Return all the lines below in which the string "MISO" appears.

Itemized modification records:
╔══

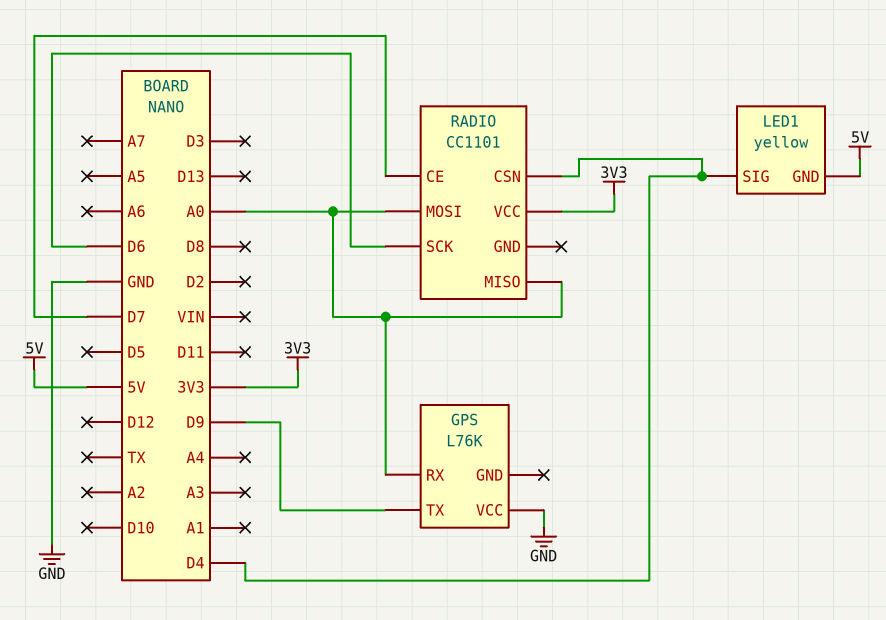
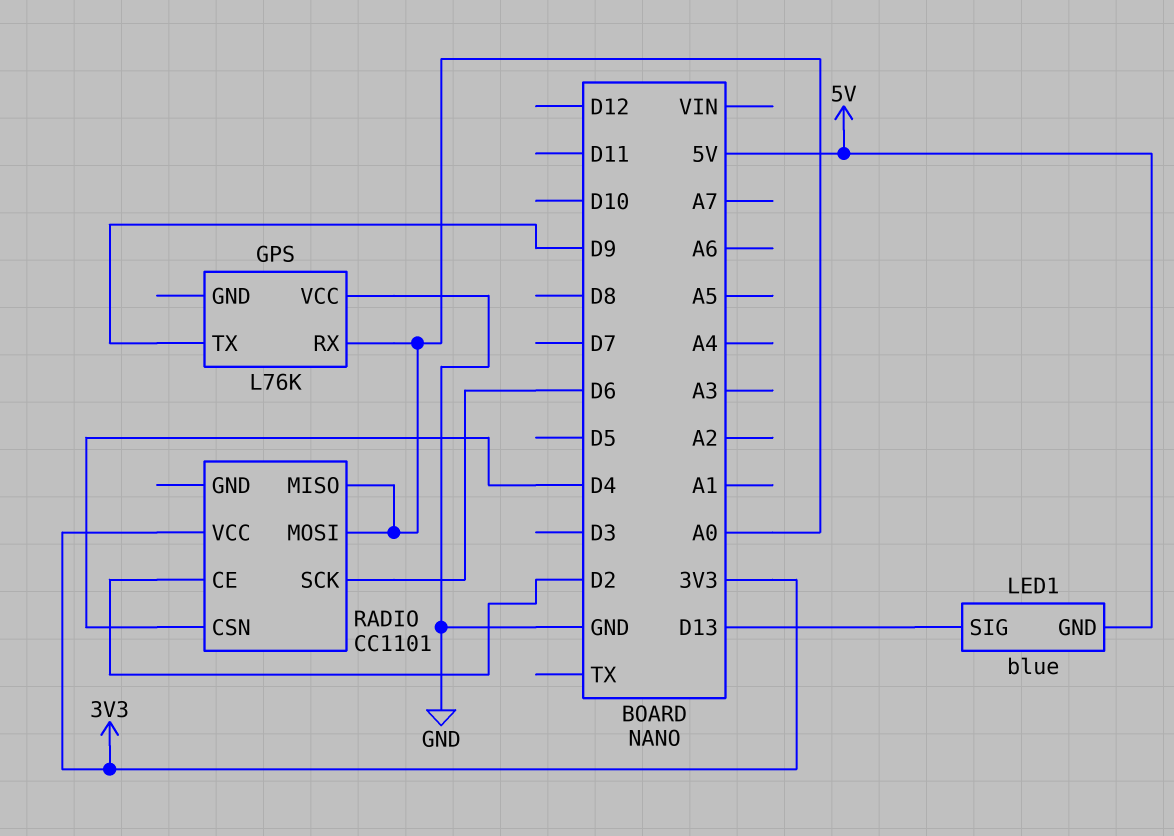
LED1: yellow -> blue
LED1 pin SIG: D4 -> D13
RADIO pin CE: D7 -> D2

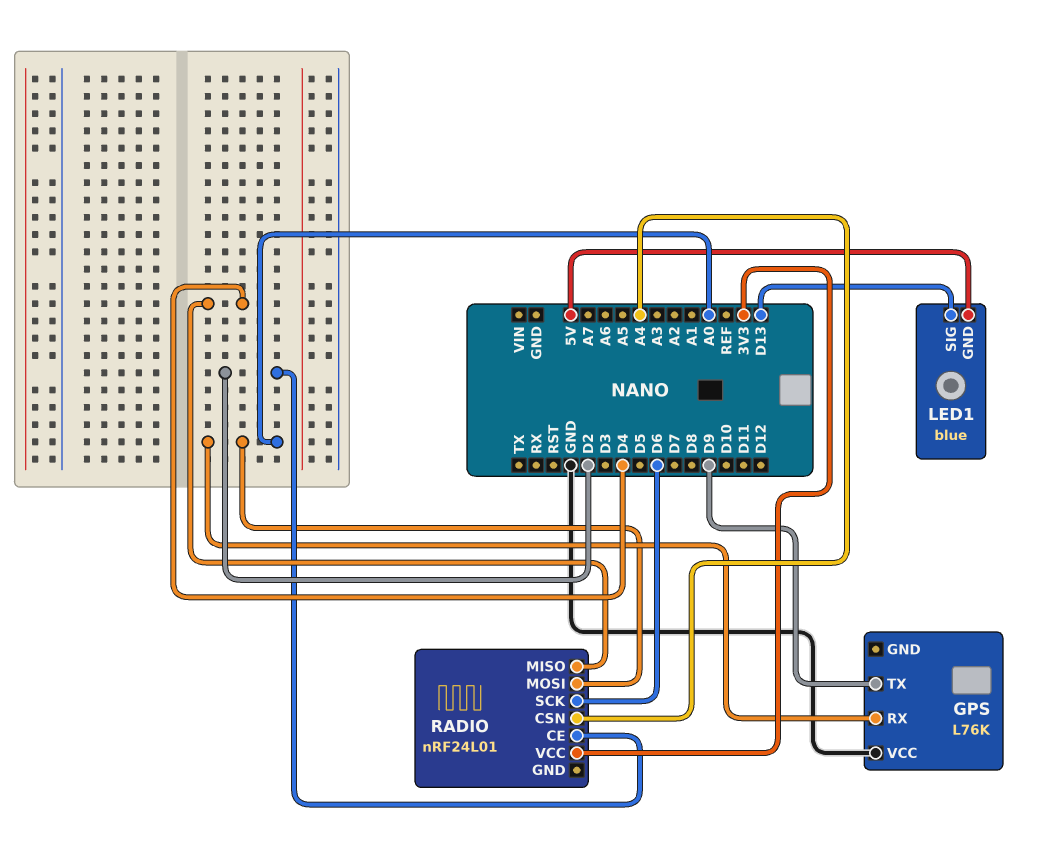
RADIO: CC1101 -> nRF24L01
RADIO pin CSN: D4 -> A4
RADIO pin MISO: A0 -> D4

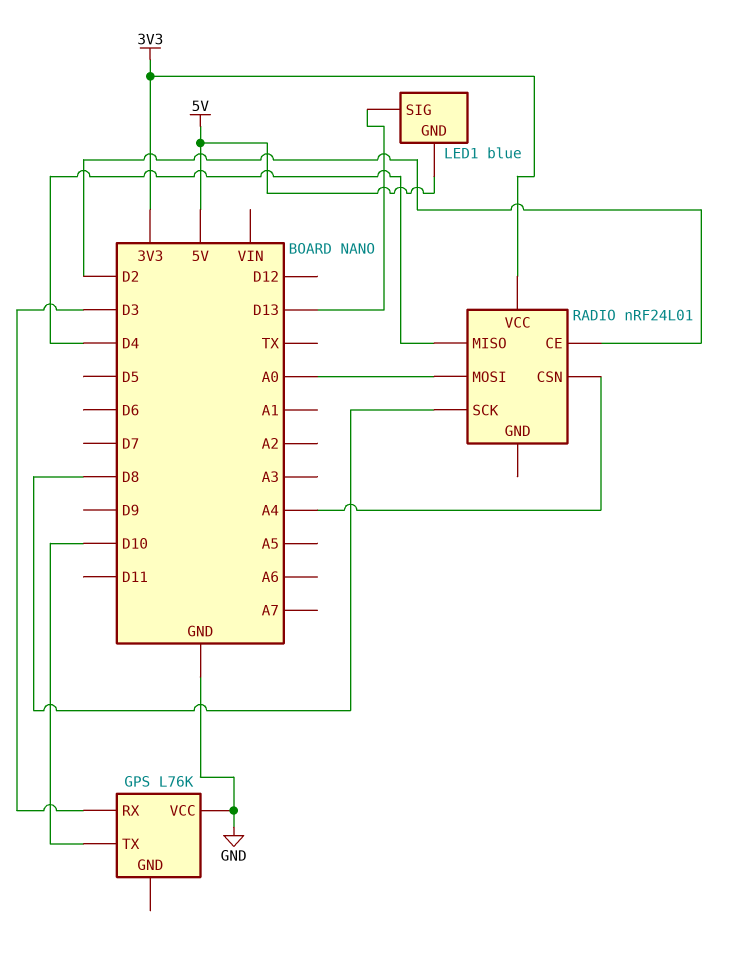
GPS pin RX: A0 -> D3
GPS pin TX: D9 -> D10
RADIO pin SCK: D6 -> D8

╚══
╔══

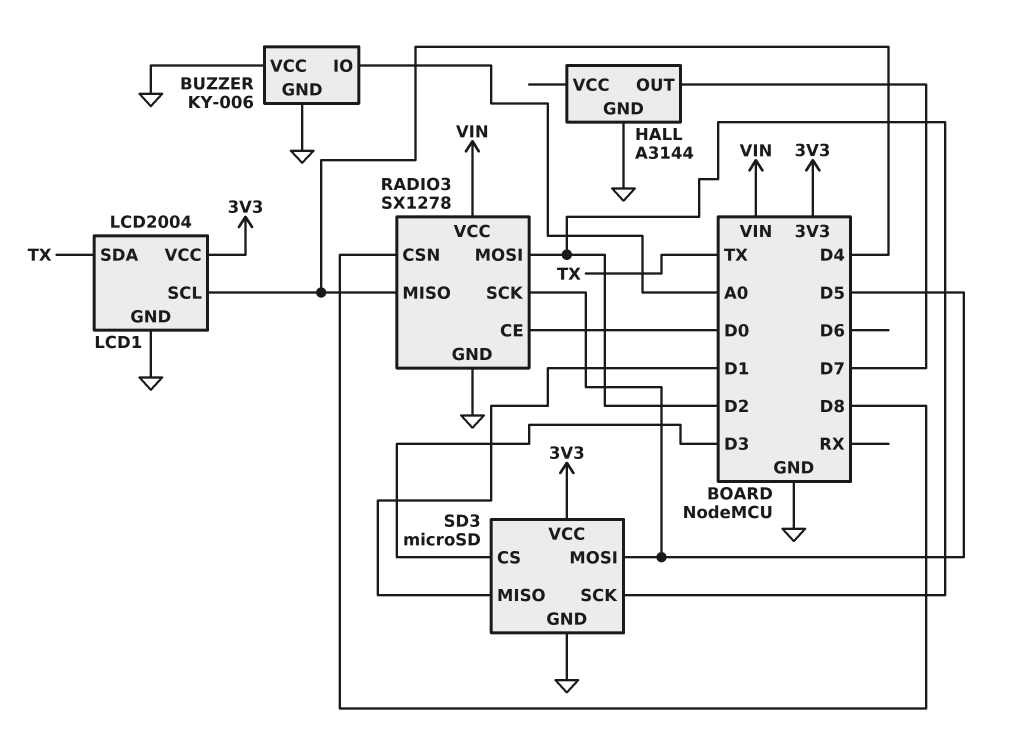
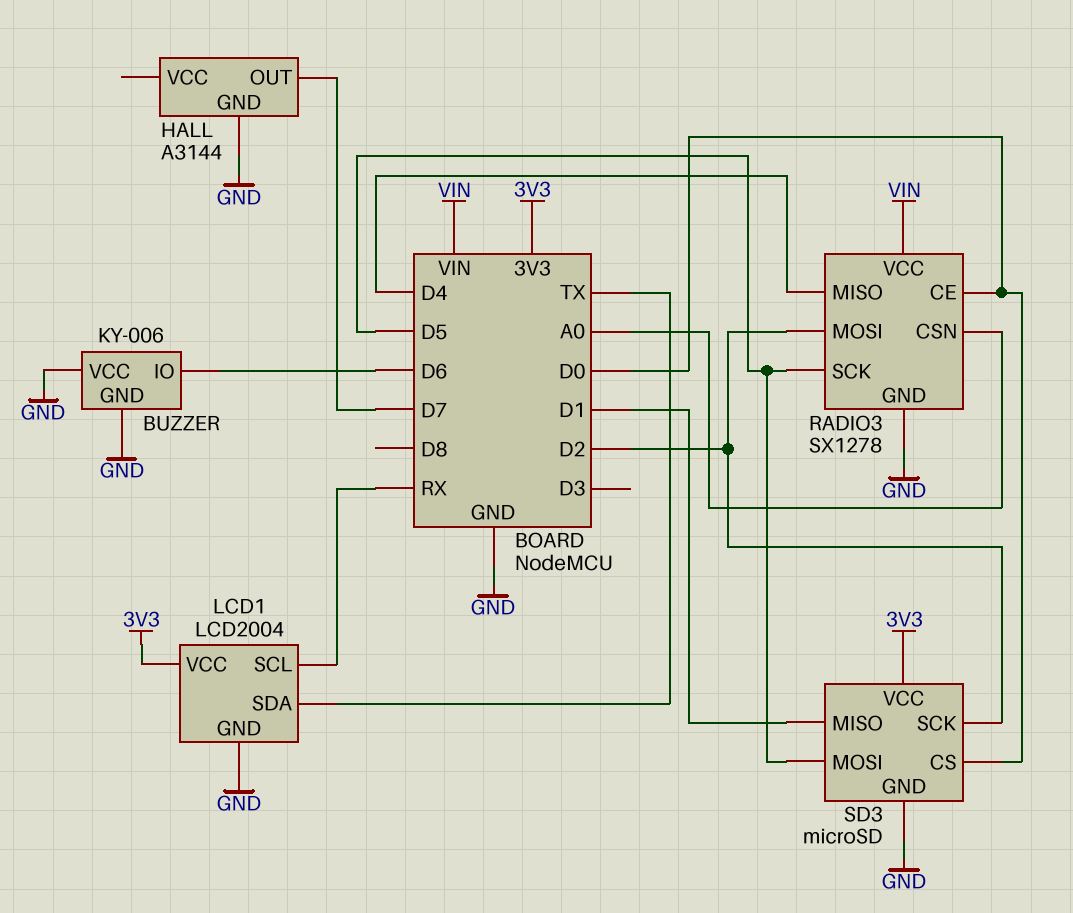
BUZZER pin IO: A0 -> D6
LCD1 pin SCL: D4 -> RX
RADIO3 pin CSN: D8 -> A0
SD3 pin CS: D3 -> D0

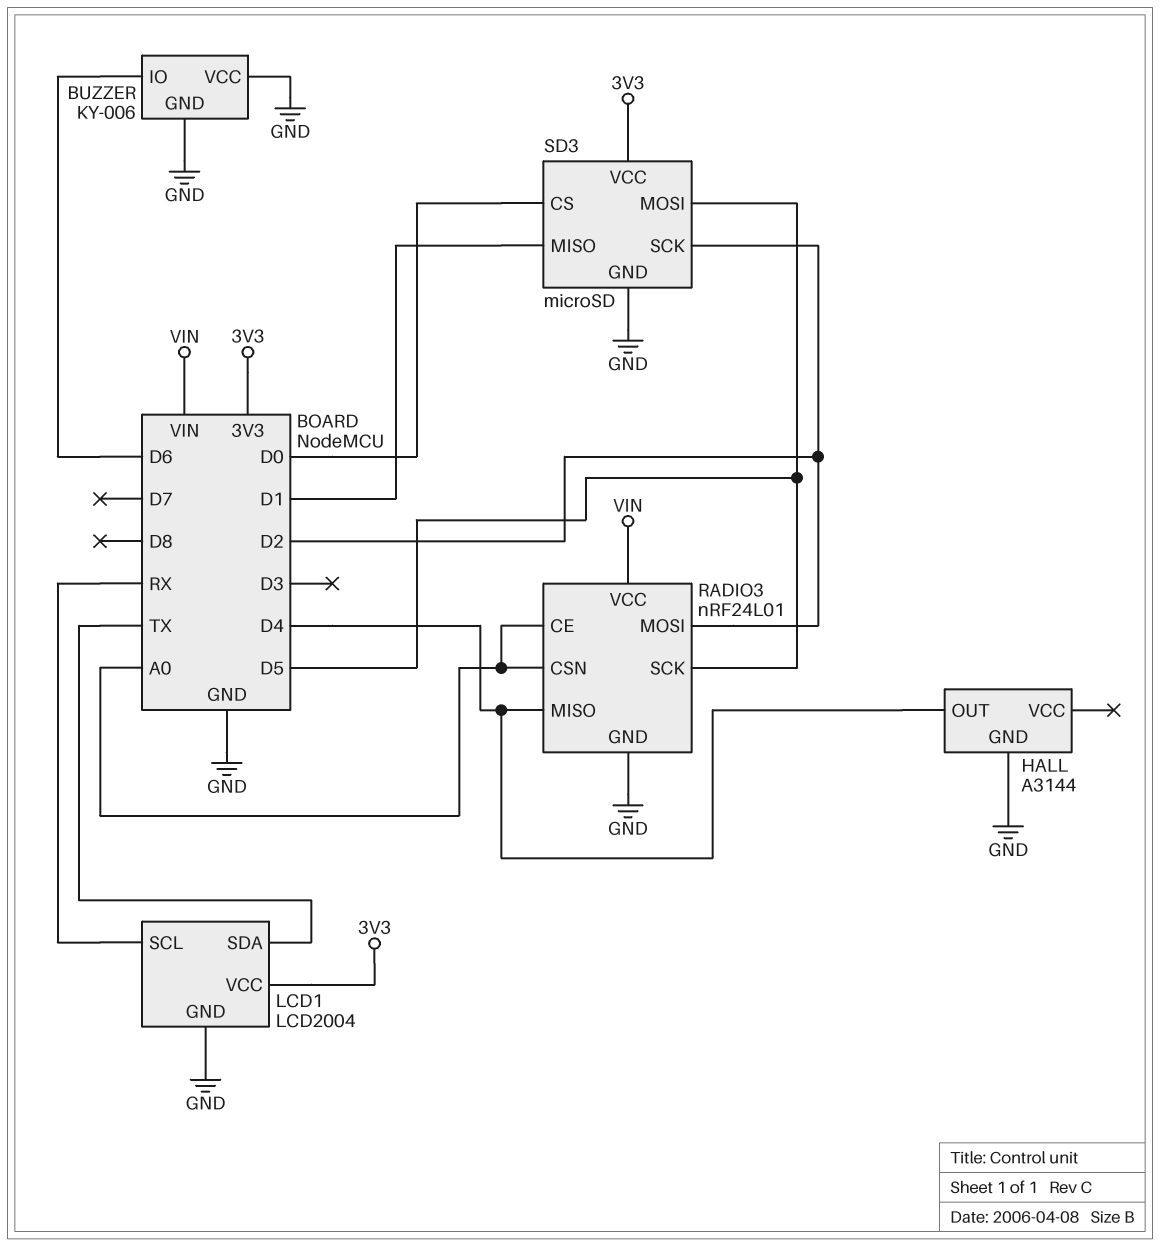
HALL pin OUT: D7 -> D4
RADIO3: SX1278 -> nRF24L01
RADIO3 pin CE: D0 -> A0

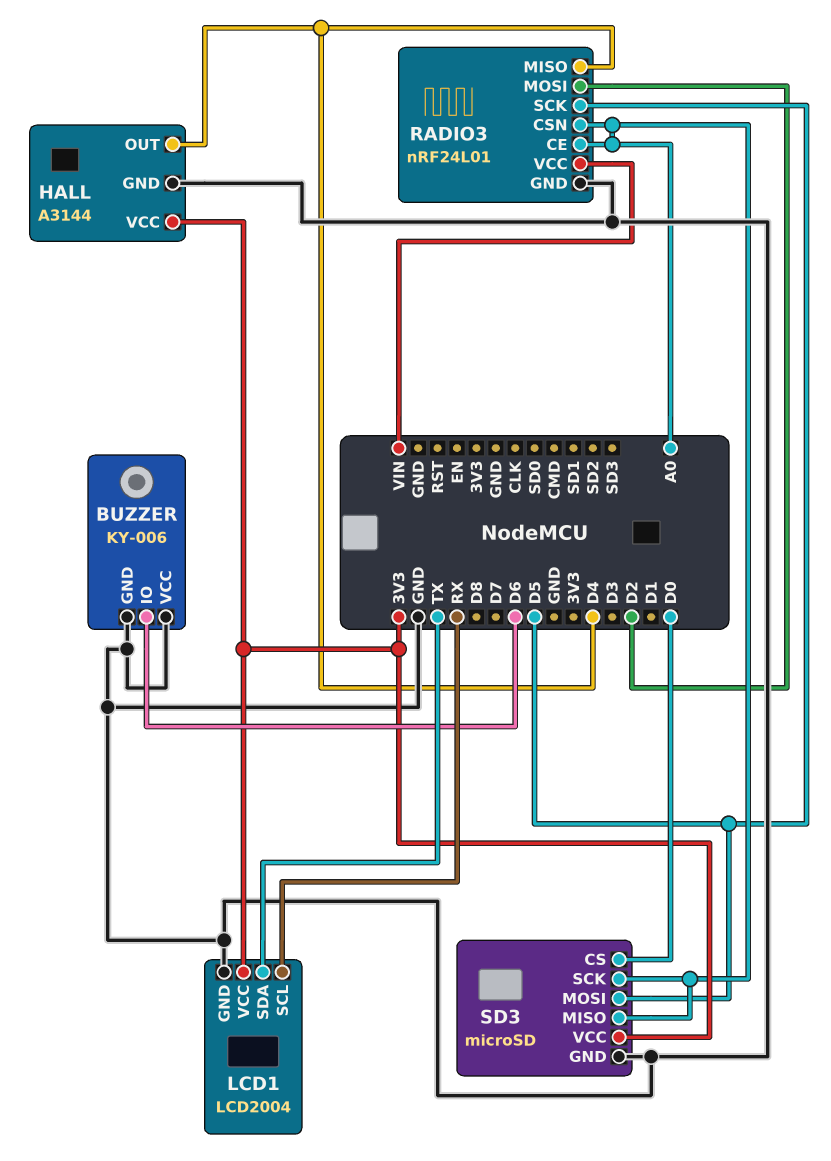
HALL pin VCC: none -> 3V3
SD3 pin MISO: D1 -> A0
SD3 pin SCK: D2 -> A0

╚══

RESULT:
RADIO pin MISO: A0 -> D4
SD3 pin MISO: D1 -> A0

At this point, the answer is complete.